DIRECTIONS —
Could you give back every record below exactly, leaving out the pictures?

Stored records
========
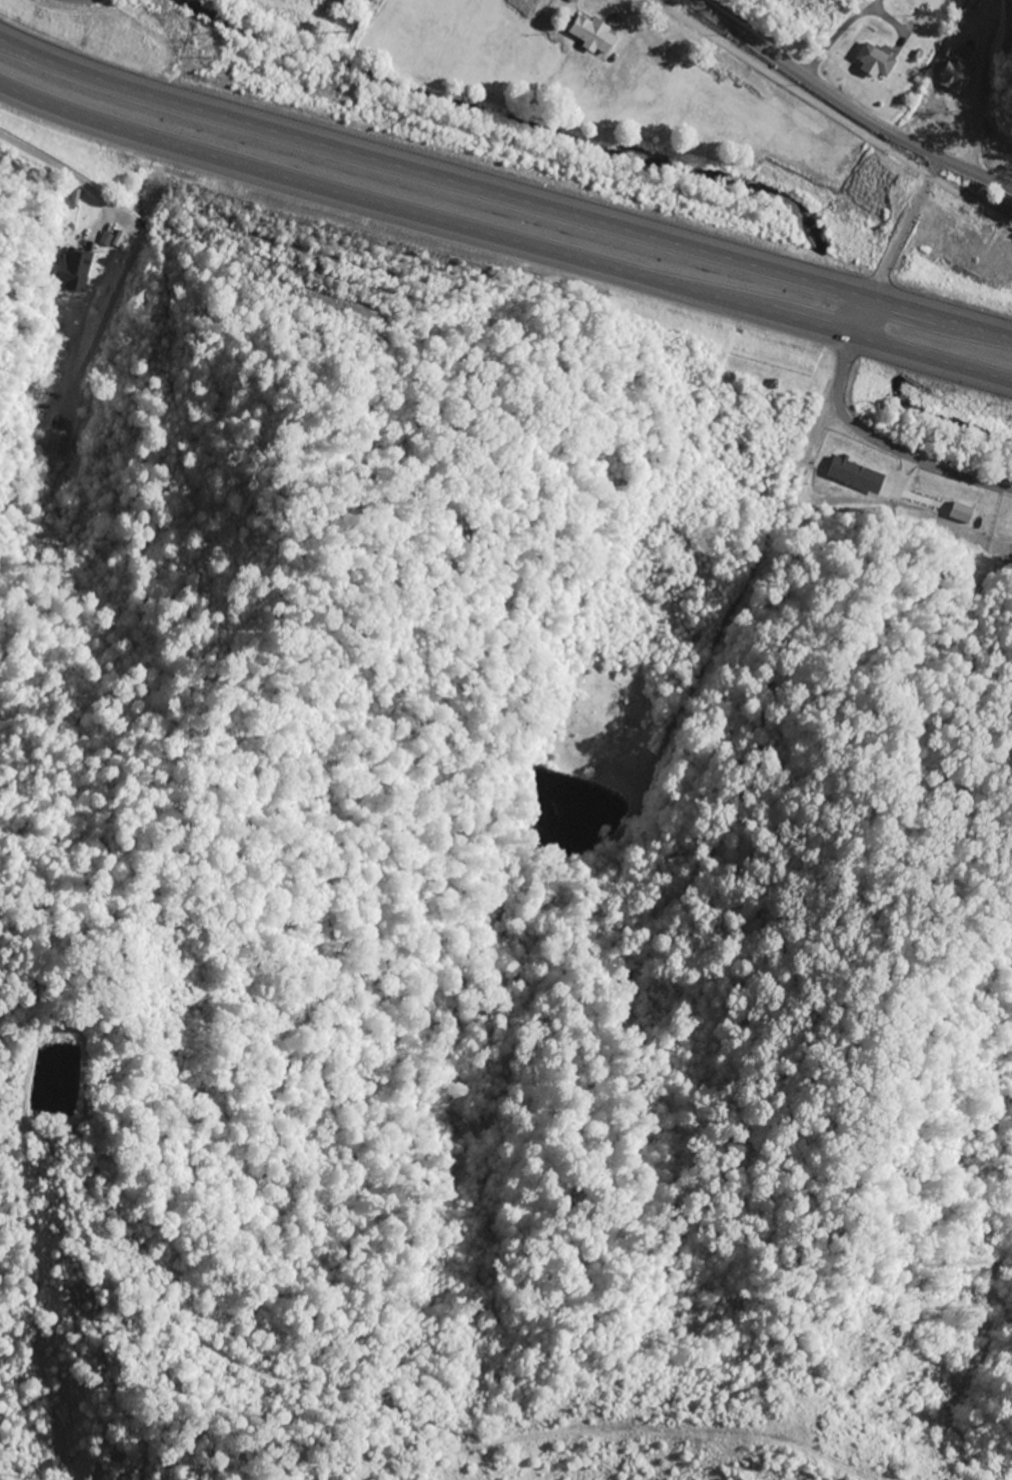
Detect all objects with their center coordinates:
road: (80, 0)
building: (593, 34)
building: (876, 60)
building: (952, 82)
road: (842, 108)
road: (830, 111)
road: (504, 200)
road: (504, 242)
road: (835, 372)
building: (842, 475)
========
PROBLEM SOLUTION —
Detect all objects with their center coordinates:
road: (80, 0)
building: (593, 34)
building: (876, 60)
building: (952, 82)
road: (842, 108)
road: (830, 111)
road: (504, 200)
road: (504, 242)
road: (835, 372)
building: (842, 475)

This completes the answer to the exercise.